■ **What is expected**: Once the line containing "turquoise headphones: 7 -> 6" is found, copy that line and all remaining lines of the records exactly, including the last one, and add nothing.

___ Provided records

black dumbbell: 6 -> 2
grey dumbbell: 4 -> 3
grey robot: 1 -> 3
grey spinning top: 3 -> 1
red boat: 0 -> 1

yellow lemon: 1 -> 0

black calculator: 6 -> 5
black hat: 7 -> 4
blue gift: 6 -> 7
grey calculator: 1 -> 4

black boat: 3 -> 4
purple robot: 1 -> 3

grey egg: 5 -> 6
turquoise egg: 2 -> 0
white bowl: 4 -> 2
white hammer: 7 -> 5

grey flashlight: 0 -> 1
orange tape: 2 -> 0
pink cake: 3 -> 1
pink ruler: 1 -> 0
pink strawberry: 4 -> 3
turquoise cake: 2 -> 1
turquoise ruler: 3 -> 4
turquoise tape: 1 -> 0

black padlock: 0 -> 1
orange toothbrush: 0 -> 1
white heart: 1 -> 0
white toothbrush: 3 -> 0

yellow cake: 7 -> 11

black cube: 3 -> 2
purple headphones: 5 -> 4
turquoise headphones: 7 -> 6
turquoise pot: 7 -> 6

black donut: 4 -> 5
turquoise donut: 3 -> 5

______

■ **Solution to this exercise**:
turquoise headphones: 7 -> 6
turquoise pot: 7 -> 6

black donut: 4 -> 5
turquoise donut: 3 -> 5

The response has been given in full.